*Exercise*. Omit the pictures, then reproduce exactly the line bearing "pink bucket: [227,419,336,537]" and every line after it up to and including the last line of the entries below.

*Records for this task*.
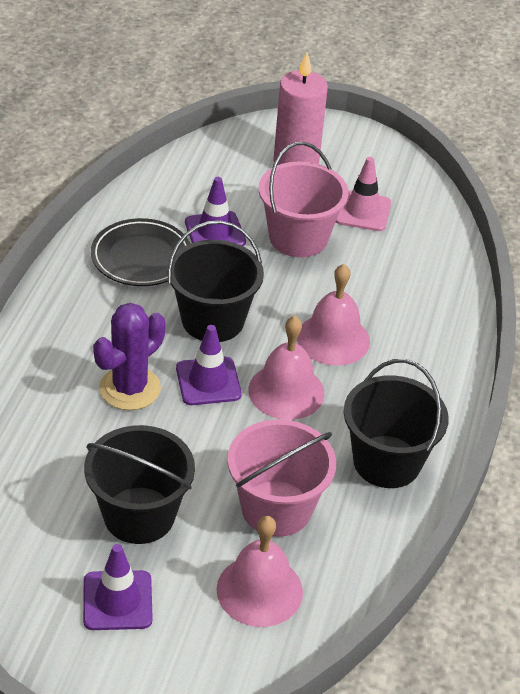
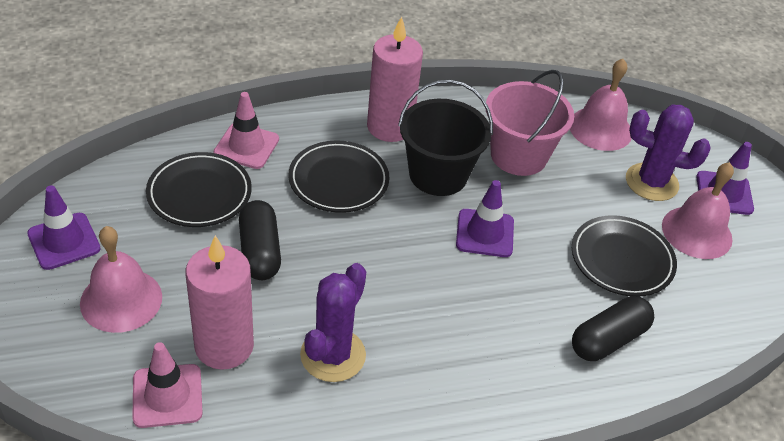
black bucket: [84,425,195,544] [167,220,264,342] [344,359,449,488] = 3 -> [398,80,493,196] = 1
black capsule: none = 0 -> [239,200,281,280] [572,296,654,361] = 2
black plate: [91,218,190,286] = 1 -> [146,152,252,227] [289,141,389,213] [572,215,677,296] = 3
pink bucket: [227,419,336,537] [259,142,349,257] = 2 -> [486,70,574,176] = 1
pink candle: [273,52,328,165] = 1 -> [186,235,254,370] [367,16,423,142] = 2
pink traffic cone: [336,157,391,231] = 1 -> [132,342,203,428] [214,92,279,169] = 2
purple cactus: [93,303,166,410] = 1 -> [300,263,366,382] [626,105,711,201] = 2

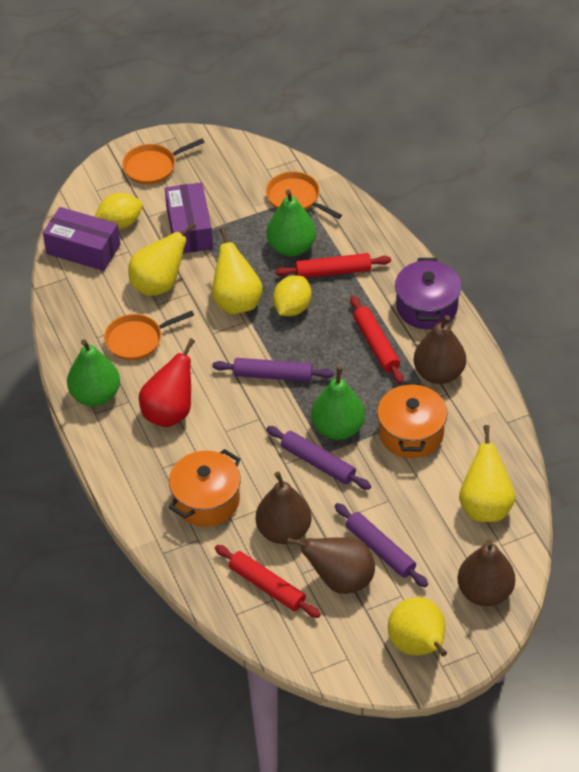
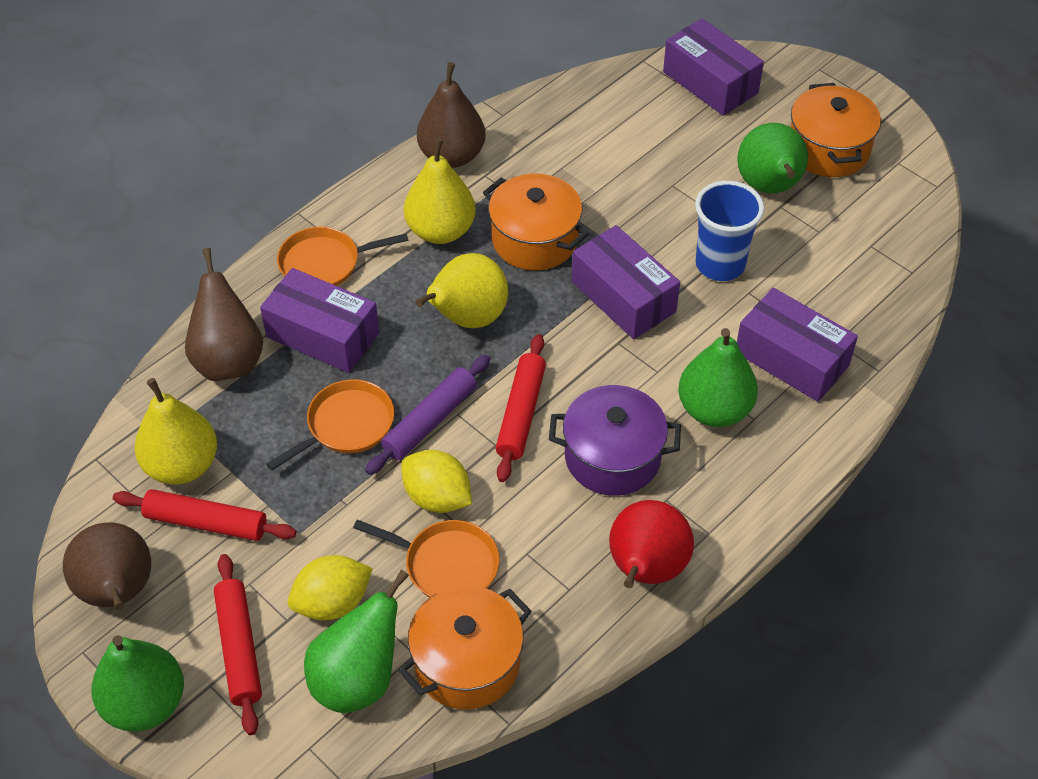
blue cup: none = 0 -> [695,181,764,281] = 1
brown pear: [256,472,311,544] [286,538,375,594] [414,315,466,384] [458,540,515,606] = 4 -> [63,522,151,611] [185,248,263,381] [417,62,486,168] = 3
green pear: [67,339,120,406] [266,190,316,257] [311,367,365,440] = 3 -> [91,635,184,732] [304,570,409,713] [678,328,758,427] [737,123,808,193] = 4
orange pot: [169,449,241,527] [377,381,447,458] = 2 -> [399,585,531,709] [483,173,589,271] [791,83,881,177] = 3
purple box: [43,207,120,271] [165,182,213,253] = 2 -> [260,268,379,373] [572,225,680,339] [663,18,764,116] [737,288,858,402] = 4
purple rolling pin: [212,358,334,382] [266,426,371,490] [335,503,428,587] = 3 -> [365,355,490,475] = 1
yellow pear: [128,222,196,296] [212,227,263,314] [388,597,447,656] [459,425,515,522] = 4 -> [134,378,217,485] [404,138,476,244] [415,253,508,328] = 3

*Answer box*.
pink bucket: [227,419,336,537] [259,142,349,257] = 2 -> [486,70,574,176] = 1
pink candle: [273,52,328,165] = 1 -> [186,235,254,370] [367,16,423,142] = 2
pink traffic cone: [336,157,391,231] = 1 -> [132,342,203,428] [214,92,279,169] = 2
purple cactus: [93,303,166,410] = 1 -> [300,263,366,382] [626,105,711,201] = 2

blue cup: none = 0 -> [695,181,764,281] = 1
brown pear: [256,472,311,544] [286,538,375,594] [414,315,466,384] [458,540,515,606] = 4 -> [63,522,151,611] [185,248,263,381] [417,62,486,168] = 3
green pear: [67,339,120,406] [266,190,316,257] [311,367,365,440] = 3 -> [91,635,184,732] [304,570,409,713] [678,328,758,427] [737,123,808,193] = 4
orange pot: [169,449,241,527] [377,381,447,458] = 2 -> [399,585,531,709] [483,173,589,271] [791,83,881,177] = 3
purple box: [43,207,120,271] [165,182,213,253] = 2 -> [260,268,379,373] [572,225,680,339] [663,18,764,116] [737,288,858,402] = 4
purple rolling pin: [212,358,334,382] [266,426,371,490] [335,503,428,587] = 3 -> [365,355,490,475] = 1
yellow pear: [128,222,196,296] [212,227,263,314] [388,597,447,656] [459,425,515,522] = 4 -> [134,378,217,485] [404,138,476,244] [415,253,508,328] = 3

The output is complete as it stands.